»»

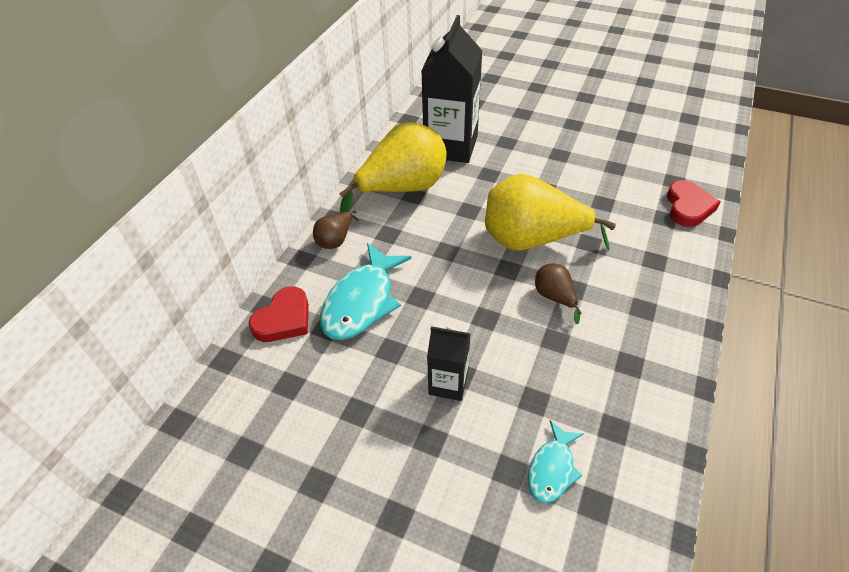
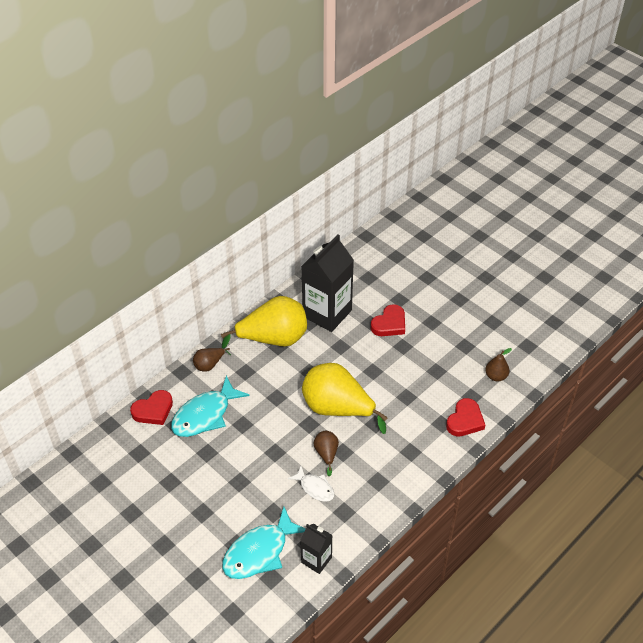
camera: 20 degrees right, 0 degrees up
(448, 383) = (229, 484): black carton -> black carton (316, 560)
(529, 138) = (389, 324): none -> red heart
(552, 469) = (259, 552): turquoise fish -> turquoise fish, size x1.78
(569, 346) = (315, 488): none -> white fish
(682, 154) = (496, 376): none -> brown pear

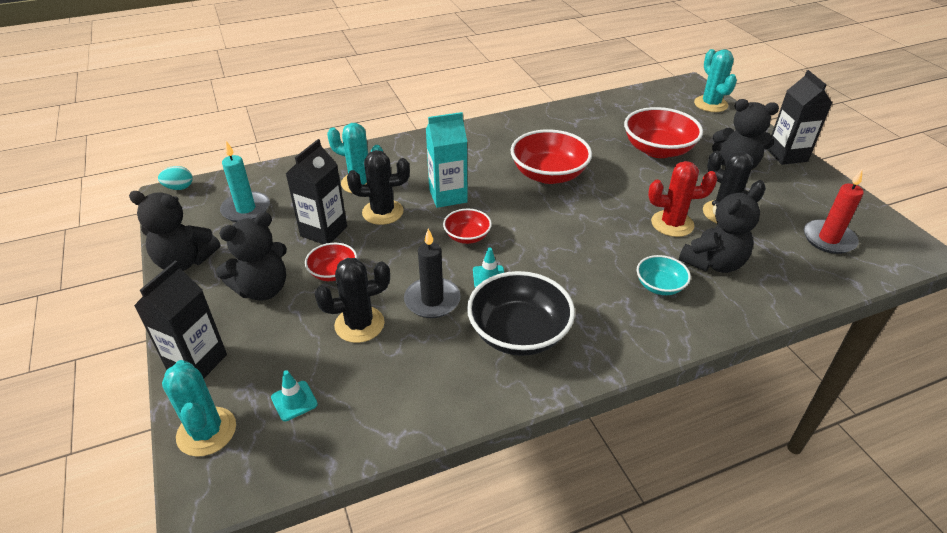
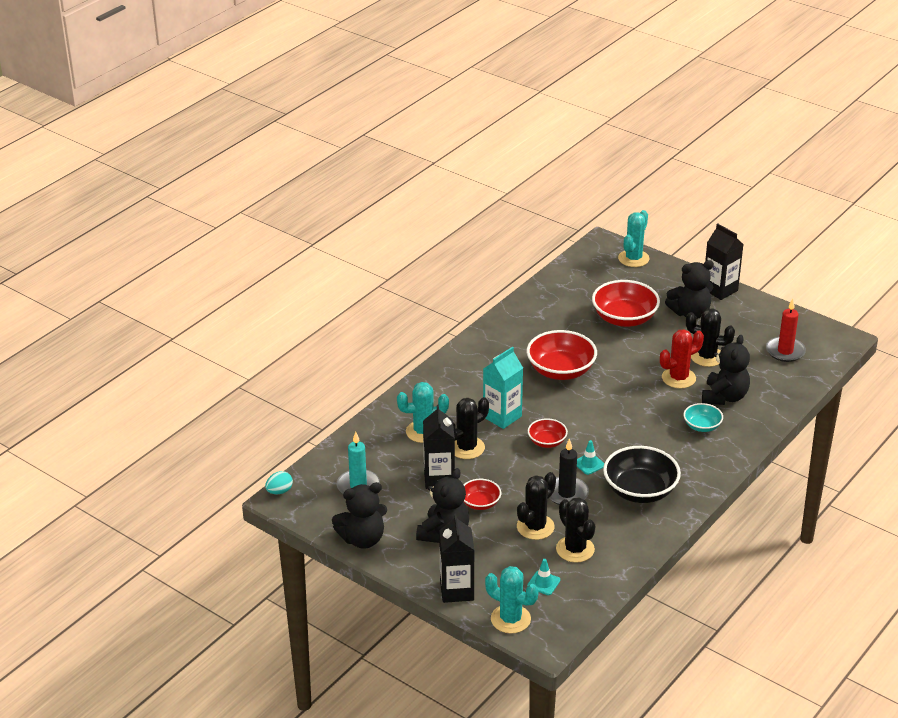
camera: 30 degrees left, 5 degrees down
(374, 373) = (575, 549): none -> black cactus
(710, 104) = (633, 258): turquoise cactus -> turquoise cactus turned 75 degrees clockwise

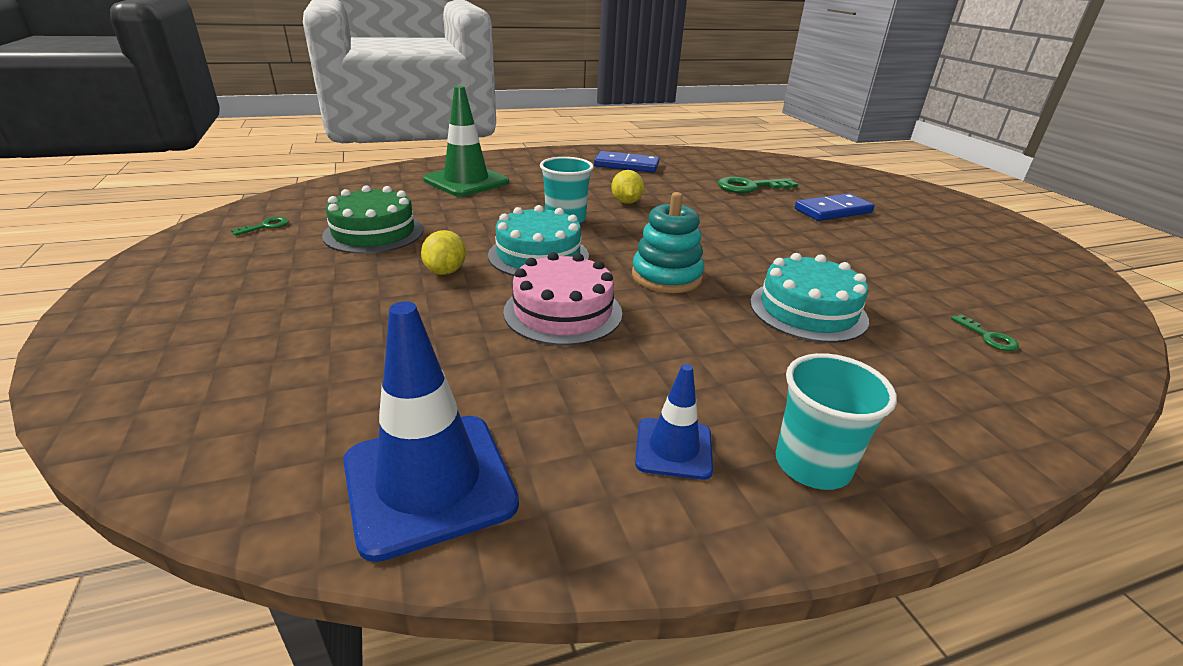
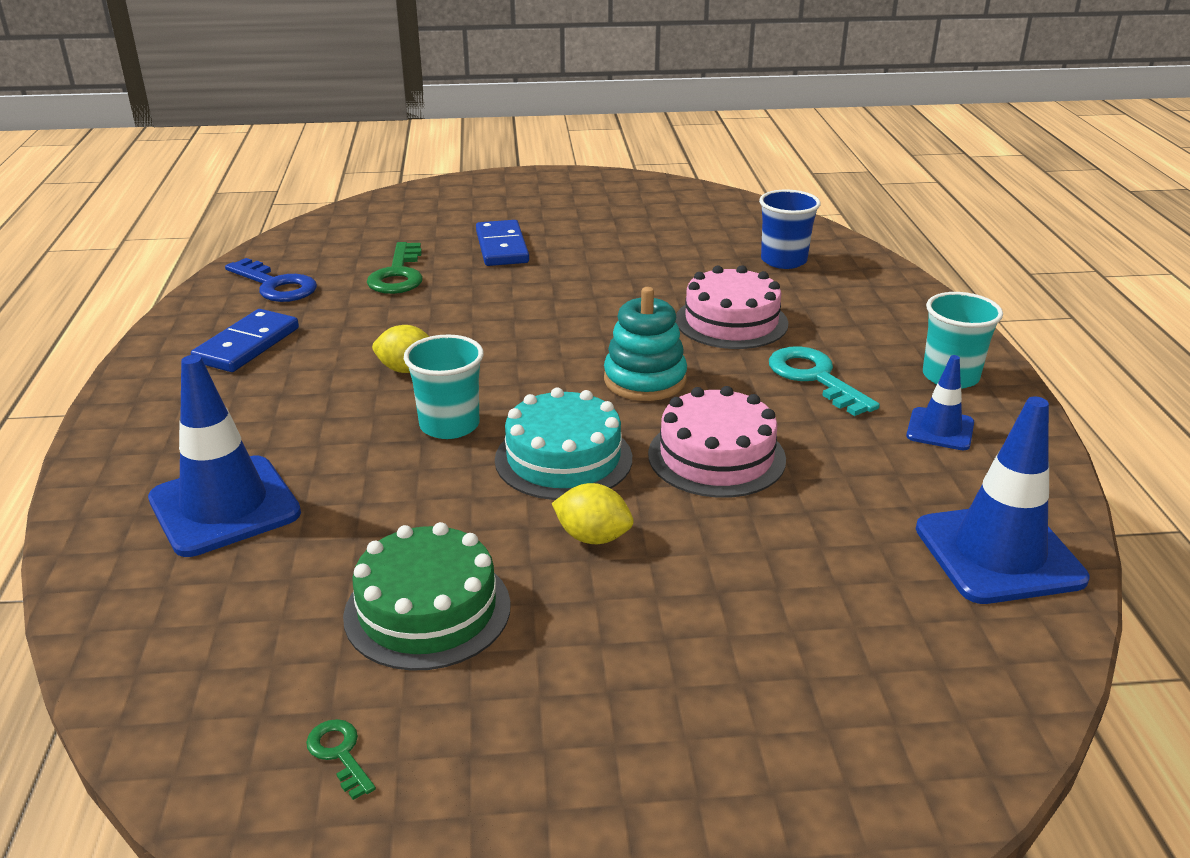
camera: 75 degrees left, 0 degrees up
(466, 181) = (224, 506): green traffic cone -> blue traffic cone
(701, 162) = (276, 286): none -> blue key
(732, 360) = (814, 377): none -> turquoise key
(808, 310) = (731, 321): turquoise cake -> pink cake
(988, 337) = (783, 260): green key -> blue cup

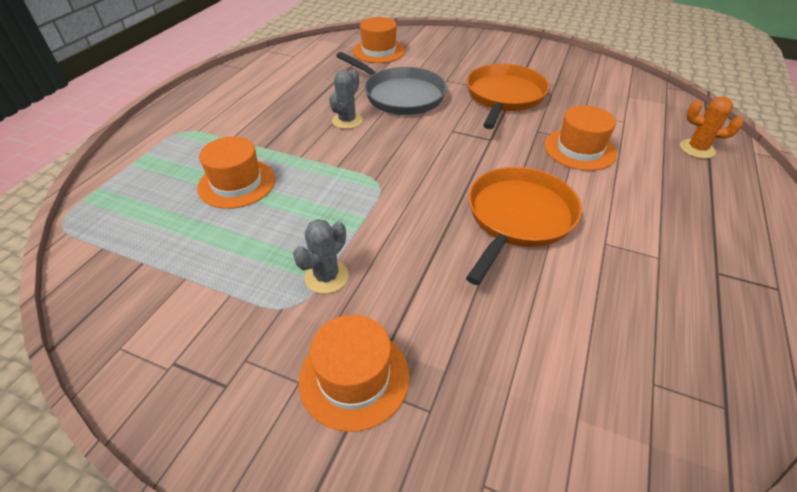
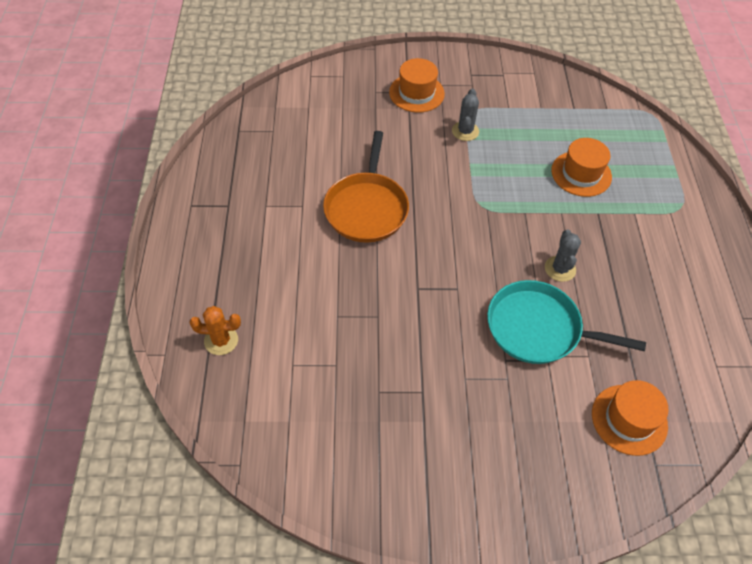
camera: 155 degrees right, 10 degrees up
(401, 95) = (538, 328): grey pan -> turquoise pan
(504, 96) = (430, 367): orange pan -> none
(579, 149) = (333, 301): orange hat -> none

««

▶ TASK INSTRUCTIONS: Please filter the entries for the word "orange" and copy the lines that have it.

▶ WRITTEN REPLY:
(504, 96) = (430, 367): orange pan -> none
(579, 149) = (333, 301): orange hat -> none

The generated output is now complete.